| SUPPLIED MATERIAL |
__________

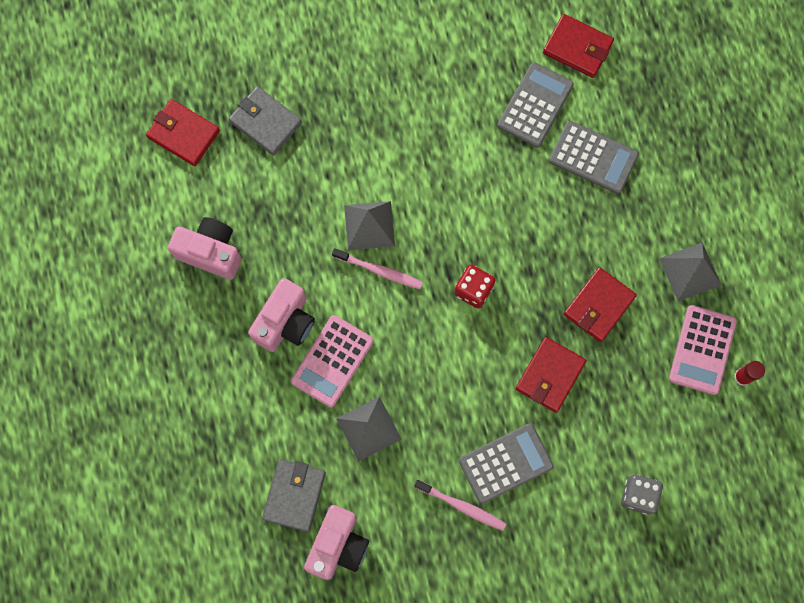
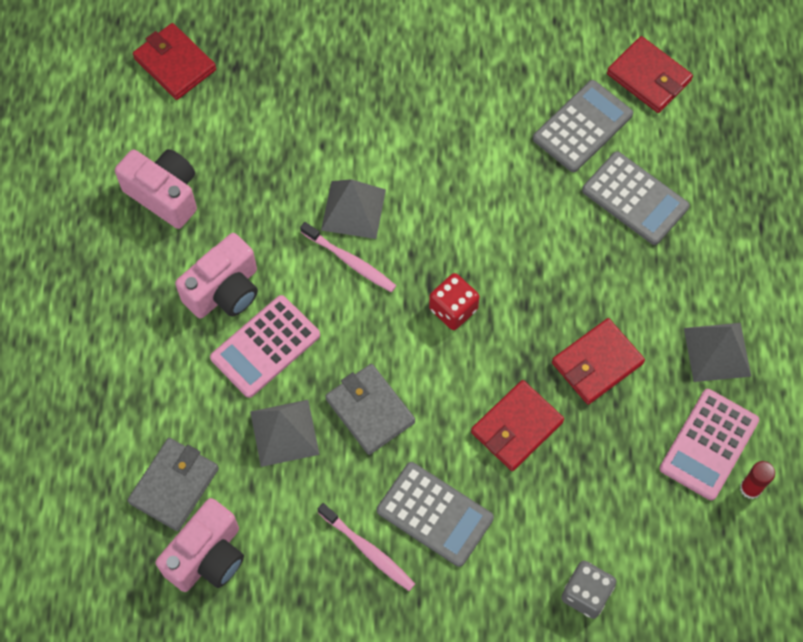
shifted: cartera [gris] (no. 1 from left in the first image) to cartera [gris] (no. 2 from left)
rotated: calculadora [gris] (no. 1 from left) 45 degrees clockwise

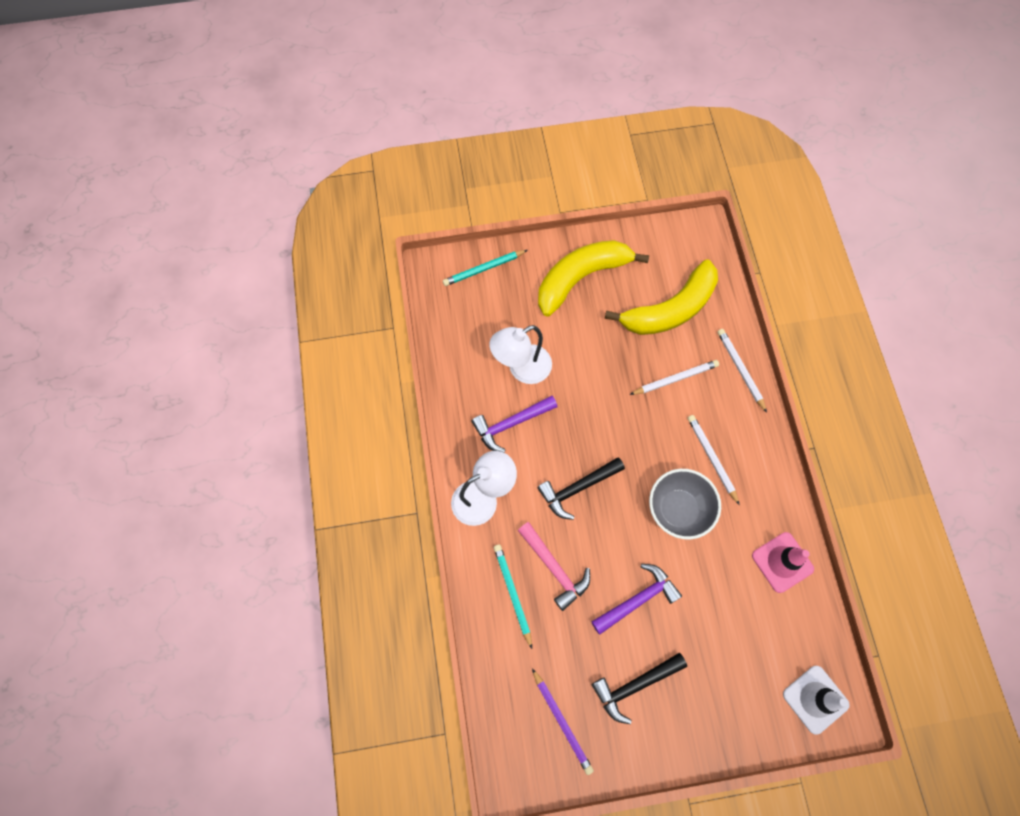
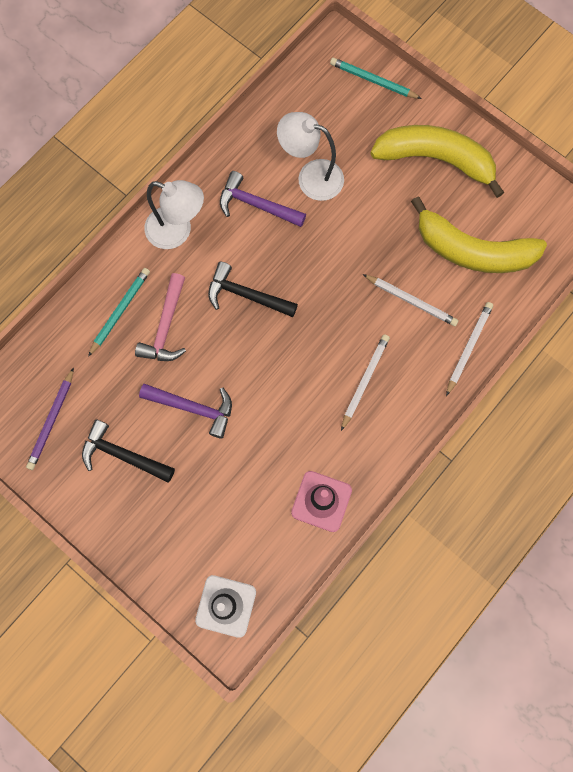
gone: cuenco [gris]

__________

| WORK ITEM |
Leave the pictures out and output the rest of the data word for word.

| RESULT OF THIS EXERCISE |
shifted: cartera [gris] (no. 1 from left in the first image) to cartera [gris] (no. 2 from left)
rotated: calculadora [gris] (no. 1 from left) 45 degrees clockwise

gone: cuenco [gris]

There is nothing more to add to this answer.